== Segment start ==
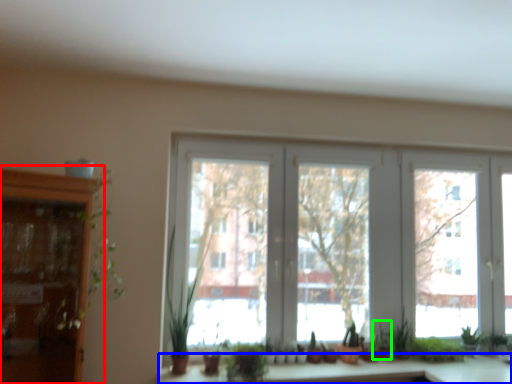
Question: Estimate the real-world distances between objects in this image. Which object is closer to cabinetry (highlighted by a red box), counter top (highlighted by a blue box) or plant (highlighted by a green box)?

Choices:
 (A) counter top
 (B) plant

Answer: (A)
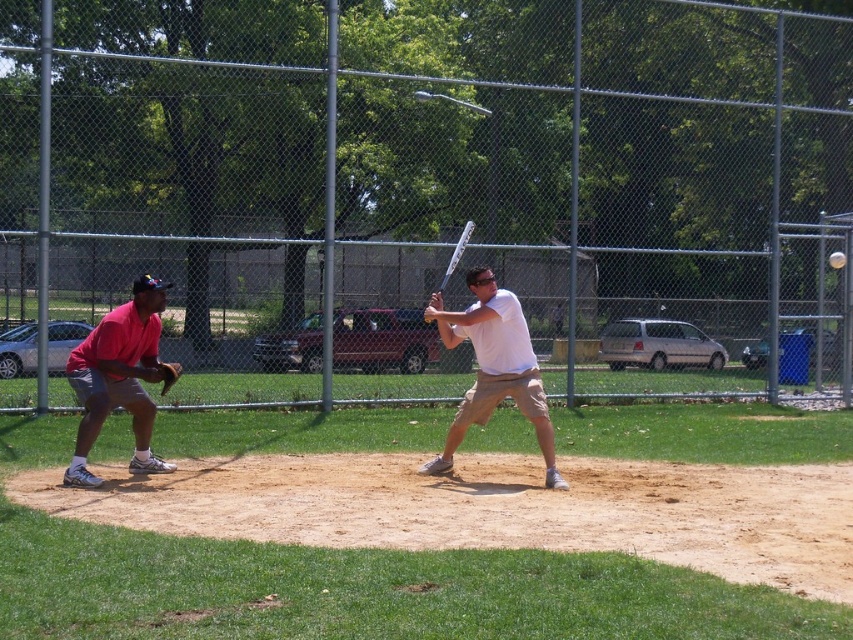
Is matte pink shirt at left below brown leather glove at left?

Incorrect, matte pink shirt at left is not positioned below brown leather glove at left.

Does point (123, 353) come behind point (164, 368)?

No, it is in front of (164, 368).

Locate an element on the screen. matte pink shirt at left is located at coordinates (119, 378).

Where is `matte pink shirt at left`? matte pink shirt at left is located at coordinates (119, 378).

Find the location of a particular element. white matte baseball bat at center is located at coordinates (492, 368).

Which is in front, point (84, 412) or point (840, 262)?

Point (84, 412) is in front.

Can you confirm if matte pink shirt at left is bigger than white matte baseball at center?

Yes.

Which is behind, point (128, 304) or point (828, 260)?

Positioned behind is point (828, 260).

Where is `matte pink shirt at left`? This screenshot has height=640, width=853. matte pink shirt at left is located at coordinates (119, 378).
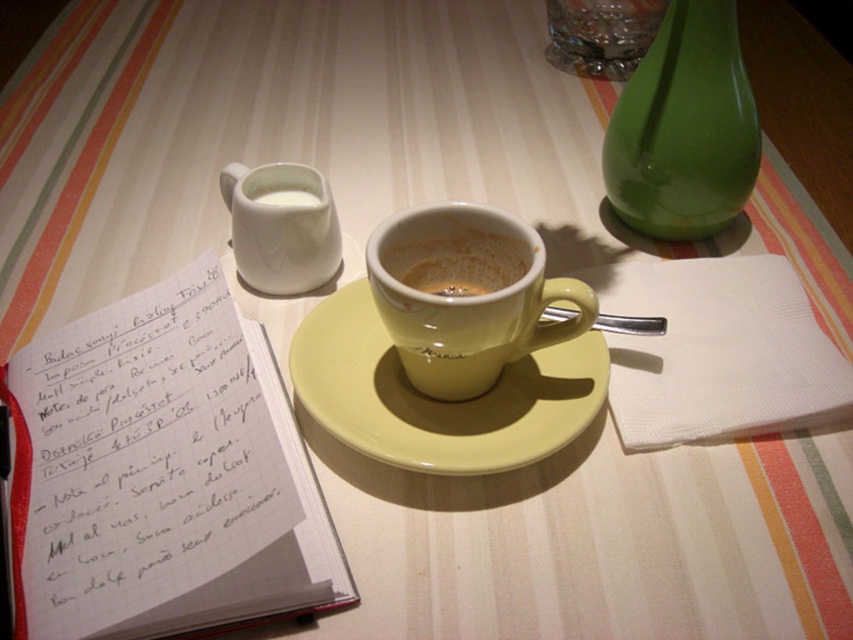
You are a barista preparing drinks and need to place both the matte ceramic mug at center and the white glossy mug at upper center on a shelf that can only hold items up to 10 cm in width. Given their widths, can both mugs fit side by side on the shelf?

The matte ceramic mug at center is wider than the white glossy mug at upper center. Since the shelf can only hold items up to 10 cm in width, both mugs can fit side by side only if their combined width does not exceed 10 cm. However, without knowing their exact widths, we cannot confirm if they will fit together.

You are a barista preparing a latte and need to place the white matte creamer at upper left next to the yellow glossy saucer at center. Based on their positions, where should you place the creamer relative to the saucer?

The yellow glossy saucer at center is already to the right of the white matte creamer at upper left, so the creamer is already positioned to the left of the saucer. Therefore, the creamer is correctly placed next to the saucer on its left side.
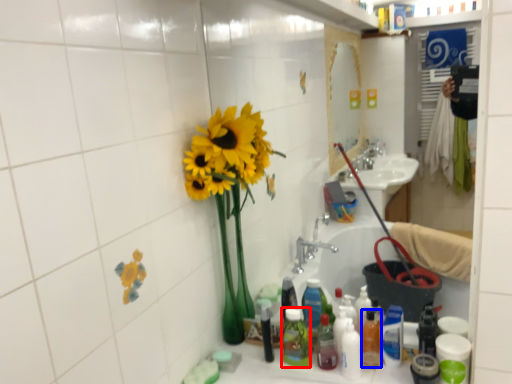
Question: Among these objects, which one is nearest to the camera, toiletry (highlighted by a red box) or bottle (highlighted by a blue box)?

Choices:
 (A) toiletry
 (B) bottle

Answer: (B)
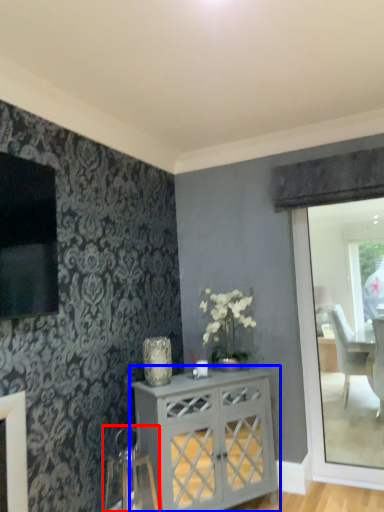
Question: Which point is closer to the camera, swivel chair (highlighted by a red box) or desk (highlighted by a blue box)?

Choices:
 (A) swivel chair
 (B) desk

Answer: (A)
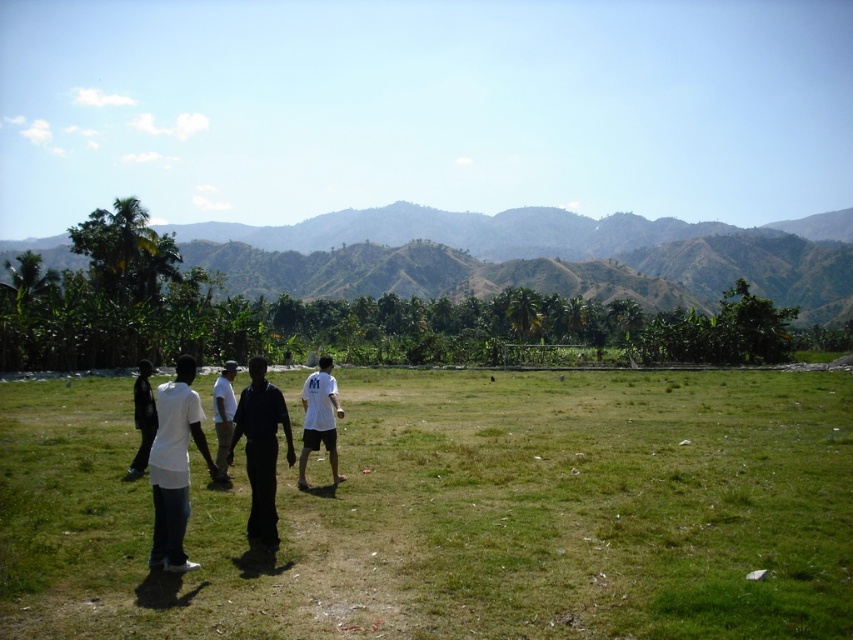
Question: Is black matte pants at center bigger than white matte shirt at center?

Choices:
 (A) no
 (B) yes

Answer: (B)

Question: Which object appears farthest from the camera in this image?

Choices:
 (A) green leafy mountain at center
 (B) white cotton shirt at center
 (C) white matte shirt at lower left
 (D) green grass at lower left

Answer: (A)

Question: Among these objects, which one is nearest to the camera?

Choices:
 (A) green grass at lower left
 (B) green leafy mountain at center

Answer: (A)

Question: Does green grass at lower left have a smaller size compared to white cotton shirt at center?

Choices:
 (A) no
 (B) yes

Answer: (B)

Question: Which point is closer to the camera?

Choices:
 (A) white matte shirt at center
 (B) green grass at lower left

Answer: (B)

Question: Observing the image, what is the correct spatial positioning of green grass at lower left in reference to green leafy mountain at center?

Choices:
 (A) above
 (B) below

Answer: (B)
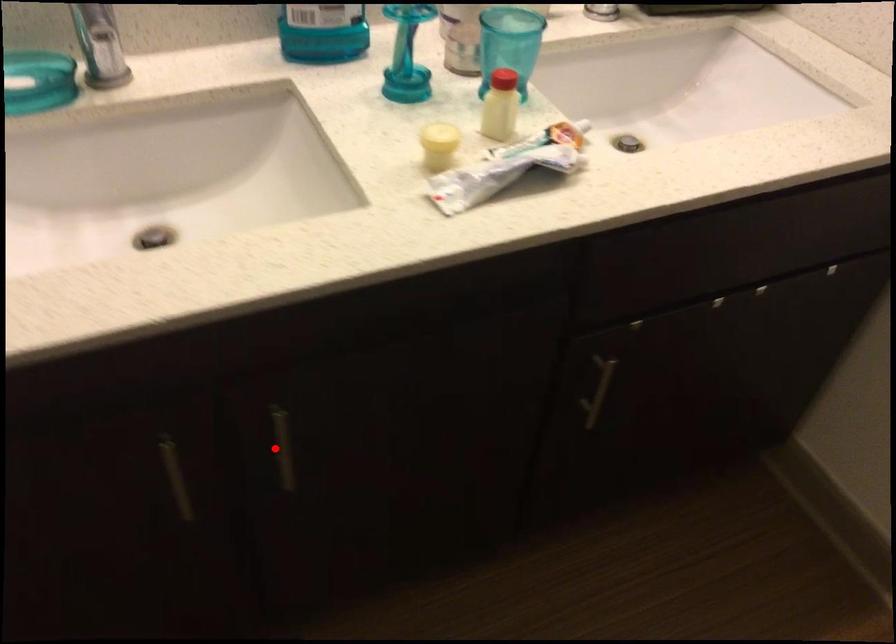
== Segment end ==
- Exercise -
Could you copy out the lines of the data above verbatim, starting with the line that contains "Can you confirm" and going on through the line that contains "This screenshot has"?

- Exercise result -
Can you confirm if matte pink shirt at left is bigger than white matte baseball at center?

Yes.

Which is behind, point (128, 304) or point (828, 260)?

Positioned behind is point (828, 260).

Where is `matte pink shirt at left`? This screenshot has height=640, width=853. matte pink shirt at left is located at coordinates (119, 378).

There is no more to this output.